● **What is needed**
Only lines holding the word "AGND" are wanted. Copy them from the listing below.

● **Data**
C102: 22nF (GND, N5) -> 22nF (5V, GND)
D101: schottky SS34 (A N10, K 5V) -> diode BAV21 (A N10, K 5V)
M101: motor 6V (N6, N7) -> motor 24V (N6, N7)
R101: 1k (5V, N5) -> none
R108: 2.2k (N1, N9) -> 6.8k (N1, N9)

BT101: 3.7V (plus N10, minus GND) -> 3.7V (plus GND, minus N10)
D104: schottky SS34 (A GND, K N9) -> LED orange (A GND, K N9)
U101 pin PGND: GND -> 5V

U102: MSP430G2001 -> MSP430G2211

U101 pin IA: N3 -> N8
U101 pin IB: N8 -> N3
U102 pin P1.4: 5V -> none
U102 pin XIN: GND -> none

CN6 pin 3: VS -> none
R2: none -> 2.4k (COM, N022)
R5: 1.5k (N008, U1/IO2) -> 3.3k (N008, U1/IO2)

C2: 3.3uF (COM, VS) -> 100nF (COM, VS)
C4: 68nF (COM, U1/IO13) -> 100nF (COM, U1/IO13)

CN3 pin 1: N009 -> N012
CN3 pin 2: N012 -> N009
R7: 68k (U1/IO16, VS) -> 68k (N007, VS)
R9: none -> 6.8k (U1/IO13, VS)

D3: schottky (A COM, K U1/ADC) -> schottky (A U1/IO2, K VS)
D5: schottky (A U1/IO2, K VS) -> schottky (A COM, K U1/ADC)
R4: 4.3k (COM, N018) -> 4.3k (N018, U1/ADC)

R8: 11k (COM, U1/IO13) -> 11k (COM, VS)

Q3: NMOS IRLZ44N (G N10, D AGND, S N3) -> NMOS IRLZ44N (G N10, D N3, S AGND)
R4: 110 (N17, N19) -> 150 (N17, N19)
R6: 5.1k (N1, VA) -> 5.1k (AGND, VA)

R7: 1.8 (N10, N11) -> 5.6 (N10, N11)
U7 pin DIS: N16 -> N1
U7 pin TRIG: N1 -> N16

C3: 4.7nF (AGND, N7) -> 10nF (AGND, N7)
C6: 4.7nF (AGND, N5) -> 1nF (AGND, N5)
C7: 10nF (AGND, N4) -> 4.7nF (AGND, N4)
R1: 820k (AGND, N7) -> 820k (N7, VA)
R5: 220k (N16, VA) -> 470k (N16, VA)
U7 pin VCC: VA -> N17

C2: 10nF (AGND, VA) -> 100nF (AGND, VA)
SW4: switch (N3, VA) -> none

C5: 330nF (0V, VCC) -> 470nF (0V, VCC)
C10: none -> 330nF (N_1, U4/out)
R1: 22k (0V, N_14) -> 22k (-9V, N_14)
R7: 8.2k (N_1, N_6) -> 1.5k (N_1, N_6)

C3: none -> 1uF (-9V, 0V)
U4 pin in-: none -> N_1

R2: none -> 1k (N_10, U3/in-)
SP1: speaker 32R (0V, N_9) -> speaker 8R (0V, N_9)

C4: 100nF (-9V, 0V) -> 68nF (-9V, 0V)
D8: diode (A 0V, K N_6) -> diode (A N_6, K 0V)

● **Task result**
Q3: NMOS IRLZ44N (G N10, D AGND, S N3) -> NMOS IRLZ44N (G N10, D N3, S AGND)
R6: 5.1k (N1, VA) -> 5.1k (AGND, VA)
C3: 4.7nF (AGND, N7) -> 10nF (AGND, N7)
C6: 4.7nF (AGND, N5) -> 1nF (AGND, N5)
C7: 10nF (AGND, N4) -> 4.7nF (AGND, N4)
R1: 820k (AGND, N7) -> 820k (N7, VA)
C2: 10nF (AGND, VA) -> 100nF (AGND, VA)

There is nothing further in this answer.